━━━━━ The data ━━━━━

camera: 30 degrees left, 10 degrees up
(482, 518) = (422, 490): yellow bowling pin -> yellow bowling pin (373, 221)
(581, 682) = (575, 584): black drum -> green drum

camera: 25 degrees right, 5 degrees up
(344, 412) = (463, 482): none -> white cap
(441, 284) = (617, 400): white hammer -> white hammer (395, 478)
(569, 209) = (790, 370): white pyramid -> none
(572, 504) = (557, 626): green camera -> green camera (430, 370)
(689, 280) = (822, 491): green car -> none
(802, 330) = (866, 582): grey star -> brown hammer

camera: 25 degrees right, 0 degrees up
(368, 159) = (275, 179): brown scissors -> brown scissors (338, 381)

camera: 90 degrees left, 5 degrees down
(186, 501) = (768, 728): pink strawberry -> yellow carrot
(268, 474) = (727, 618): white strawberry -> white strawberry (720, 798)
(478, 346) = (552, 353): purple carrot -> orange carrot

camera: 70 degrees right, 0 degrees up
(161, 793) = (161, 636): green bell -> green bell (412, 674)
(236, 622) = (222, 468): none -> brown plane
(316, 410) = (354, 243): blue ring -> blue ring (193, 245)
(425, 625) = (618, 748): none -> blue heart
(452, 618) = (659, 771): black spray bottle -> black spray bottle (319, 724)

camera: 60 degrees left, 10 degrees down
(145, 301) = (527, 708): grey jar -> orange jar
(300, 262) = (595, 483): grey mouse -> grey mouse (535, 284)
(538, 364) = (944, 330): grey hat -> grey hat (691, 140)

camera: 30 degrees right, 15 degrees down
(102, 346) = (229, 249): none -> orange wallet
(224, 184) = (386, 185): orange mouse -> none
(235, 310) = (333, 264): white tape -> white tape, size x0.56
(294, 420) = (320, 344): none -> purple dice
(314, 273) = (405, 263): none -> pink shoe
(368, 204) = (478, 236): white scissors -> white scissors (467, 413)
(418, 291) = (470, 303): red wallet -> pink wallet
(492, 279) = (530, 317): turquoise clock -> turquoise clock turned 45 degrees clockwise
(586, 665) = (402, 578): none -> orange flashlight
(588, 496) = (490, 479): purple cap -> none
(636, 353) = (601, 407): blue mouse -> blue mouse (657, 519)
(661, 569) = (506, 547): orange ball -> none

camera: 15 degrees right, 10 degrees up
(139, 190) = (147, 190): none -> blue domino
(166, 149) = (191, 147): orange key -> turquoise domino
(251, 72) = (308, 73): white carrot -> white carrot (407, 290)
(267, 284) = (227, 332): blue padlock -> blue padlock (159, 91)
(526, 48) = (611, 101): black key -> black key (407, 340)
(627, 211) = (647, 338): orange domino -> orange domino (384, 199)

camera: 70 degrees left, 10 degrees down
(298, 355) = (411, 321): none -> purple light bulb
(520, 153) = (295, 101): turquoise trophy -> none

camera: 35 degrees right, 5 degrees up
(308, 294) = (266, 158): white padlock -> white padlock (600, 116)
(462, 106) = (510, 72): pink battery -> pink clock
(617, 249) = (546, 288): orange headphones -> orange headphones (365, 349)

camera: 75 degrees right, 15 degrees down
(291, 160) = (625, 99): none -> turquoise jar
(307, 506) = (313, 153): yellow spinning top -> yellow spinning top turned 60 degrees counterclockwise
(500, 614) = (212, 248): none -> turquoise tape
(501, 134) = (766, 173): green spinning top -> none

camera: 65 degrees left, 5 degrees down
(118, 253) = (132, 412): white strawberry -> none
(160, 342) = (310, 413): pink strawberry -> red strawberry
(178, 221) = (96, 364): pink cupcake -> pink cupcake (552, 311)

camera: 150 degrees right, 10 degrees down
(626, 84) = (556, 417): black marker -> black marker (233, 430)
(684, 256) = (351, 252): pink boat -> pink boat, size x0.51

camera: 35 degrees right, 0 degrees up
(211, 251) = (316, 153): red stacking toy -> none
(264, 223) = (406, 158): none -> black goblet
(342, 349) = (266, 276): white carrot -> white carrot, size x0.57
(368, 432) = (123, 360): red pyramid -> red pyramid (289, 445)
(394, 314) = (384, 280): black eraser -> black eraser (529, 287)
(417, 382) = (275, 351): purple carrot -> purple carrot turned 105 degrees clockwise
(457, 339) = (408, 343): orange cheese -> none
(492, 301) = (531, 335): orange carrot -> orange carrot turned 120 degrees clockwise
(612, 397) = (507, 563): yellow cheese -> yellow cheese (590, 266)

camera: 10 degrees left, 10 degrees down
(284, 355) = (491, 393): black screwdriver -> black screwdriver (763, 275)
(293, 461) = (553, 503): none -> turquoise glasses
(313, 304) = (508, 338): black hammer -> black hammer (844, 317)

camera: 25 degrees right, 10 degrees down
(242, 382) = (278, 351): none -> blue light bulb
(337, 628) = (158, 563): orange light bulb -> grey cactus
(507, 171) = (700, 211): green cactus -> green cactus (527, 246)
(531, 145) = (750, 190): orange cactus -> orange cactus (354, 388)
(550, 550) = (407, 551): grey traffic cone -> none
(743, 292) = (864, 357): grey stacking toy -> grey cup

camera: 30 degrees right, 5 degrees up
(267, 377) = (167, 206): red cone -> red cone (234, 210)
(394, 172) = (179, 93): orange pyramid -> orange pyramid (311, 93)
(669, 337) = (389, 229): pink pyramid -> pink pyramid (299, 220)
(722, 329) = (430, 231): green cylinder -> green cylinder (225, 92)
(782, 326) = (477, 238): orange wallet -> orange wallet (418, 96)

━━━━━

All lines in the listing above from the line containing "camera: 25 degrees right, 5 degrees up" to the line containing "(368, 159) = (275, 179): brown", inclusive, should be retyped exactly; no other lines should appear.

camera: 25 degrees right, 5 degrees up
(344, 412) = (463, 482): none -> white cap
(441, 284) = (617, 400): white hammer -> white hammer (395, 478)
(569, 209) = (790, 370): white pyramid -> none
(572, 504) = (557, 626): green camera -> green camera (430, 370)
(689, 280) = (822, 491): green car -> none
(802, 330) = (866, 582): grey star -> brown hammer

camera: 25 degrees right, 0 degrees up
(368, 159) = (275, 179): brown scissors -> brown scissors (338, 381)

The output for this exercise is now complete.